» Try it
An exact copy of the listing below is required, minus its pictures.

» Provided material
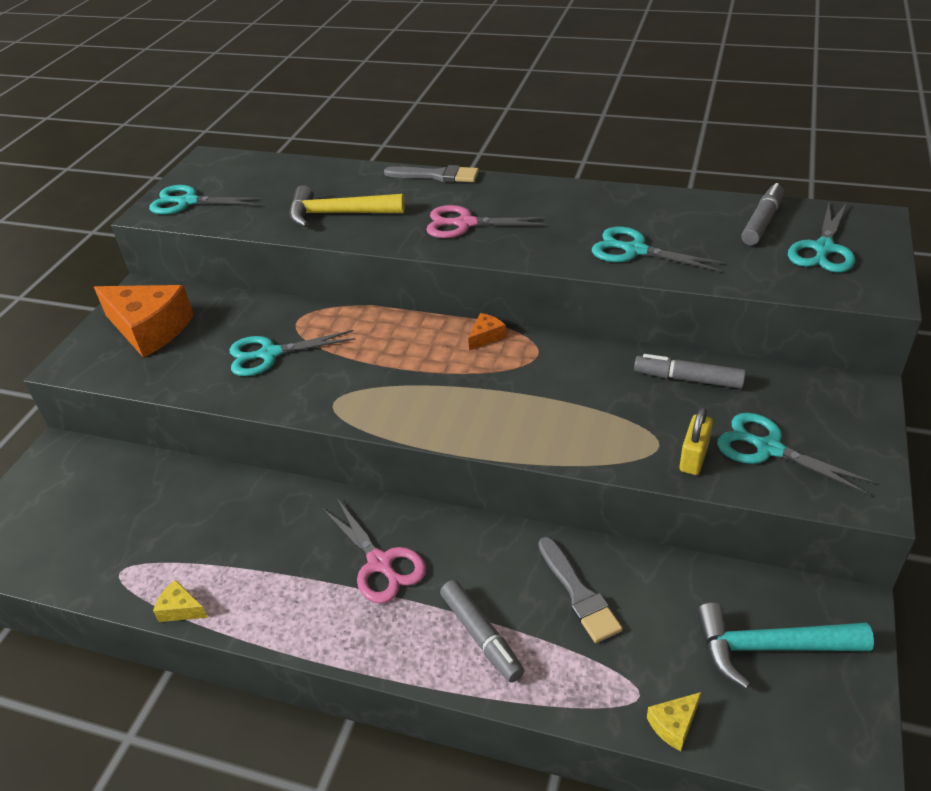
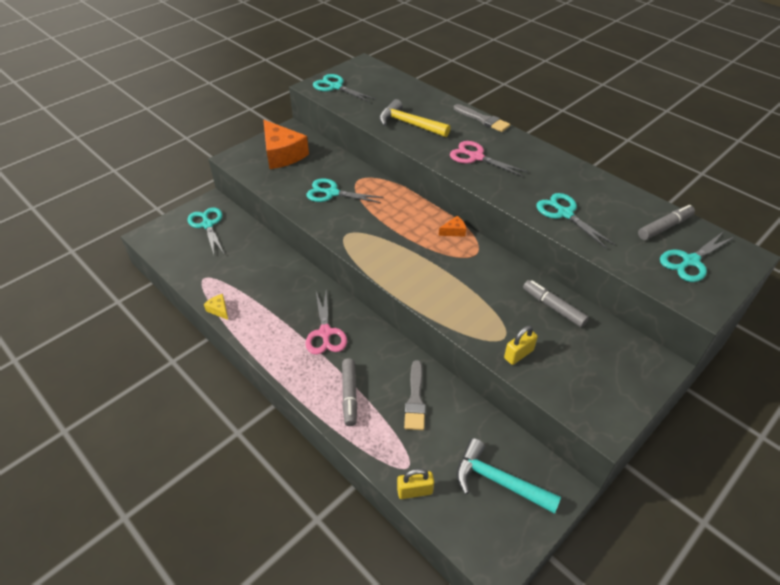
camera: 25 degrees right, 5 degrees up
(674, 724) = (415, 491): yellow cheese -> yellow padlock
(768, 448) = (568, 370): turquoise scissors -> turquoise scissors (207, 225)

» Response area
camera: 25 degrees right, 5 degrees up
(674, 724) = (415, 491): yellow cheese -> yellow padlock
(768, 448) = (568, 370): turquoise scissors -> turquoise scissors (207, 225)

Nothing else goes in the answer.